Extracted data entries
++++++++
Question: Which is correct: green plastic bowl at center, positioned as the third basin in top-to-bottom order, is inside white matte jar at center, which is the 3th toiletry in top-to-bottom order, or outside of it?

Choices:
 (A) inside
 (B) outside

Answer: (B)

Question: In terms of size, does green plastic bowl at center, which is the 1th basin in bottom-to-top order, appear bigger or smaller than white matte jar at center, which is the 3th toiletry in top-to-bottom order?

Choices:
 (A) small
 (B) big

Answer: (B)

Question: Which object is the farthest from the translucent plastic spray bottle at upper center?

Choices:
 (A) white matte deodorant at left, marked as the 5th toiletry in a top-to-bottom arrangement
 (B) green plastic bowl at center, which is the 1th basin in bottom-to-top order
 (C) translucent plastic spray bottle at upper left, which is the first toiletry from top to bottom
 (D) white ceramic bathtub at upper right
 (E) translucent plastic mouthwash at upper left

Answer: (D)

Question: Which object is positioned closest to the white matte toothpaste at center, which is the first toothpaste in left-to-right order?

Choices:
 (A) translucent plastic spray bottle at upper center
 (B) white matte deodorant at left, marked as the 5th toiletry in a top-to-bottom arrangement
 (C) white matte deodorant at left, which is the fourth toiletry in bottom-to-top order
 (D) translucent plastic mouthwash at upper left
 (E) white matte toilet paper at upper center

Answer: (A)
++++++++
* _WORK TASK_
Output as a JSON list of strings the lines from the start of the records through the line containing "(E) translucent plastic", one string per line and no blank lines.

* _REPLY_
[
  "Question: Which is correct: green plastic bowl at center, positioned as the third basin in top-to-bottom order, is inside white matte jar at center, which is the 3th toiletry in top-to-bottom order, or outside of it?",
  "Choices:",
  " (A) inside",
  " (B) outside",
  "Answer: (B)",
  "Question: In terms of size, does green plastic bowl at center, which is the 1th basin in bottom-to-top order, appear bigger or smaller than white matte jar at center, which is the 3th toiletry in top-to-bottom order?",
  "Choices:",
  " (A) small",
  " (B) big",
  "Answer: (B)",
  "Question: Which object is the farthest from the translucent plastic spray bottle at upper center?",
  "Choices:",
  " (A) white matte deodorant at left, marked as the 5th toiletry in a top-to-bottom arrangement",
  " (B) green plastic bowl at center, which is the 1th basin in bottom-to-top order",
  " (C) translucent plastic spray bottle at upper left, which is the first toiletry from top to bottom",
  " (D) white ceramic bathtub at upper right",
  " (E) translucent plastic mouthwash at upper left"
]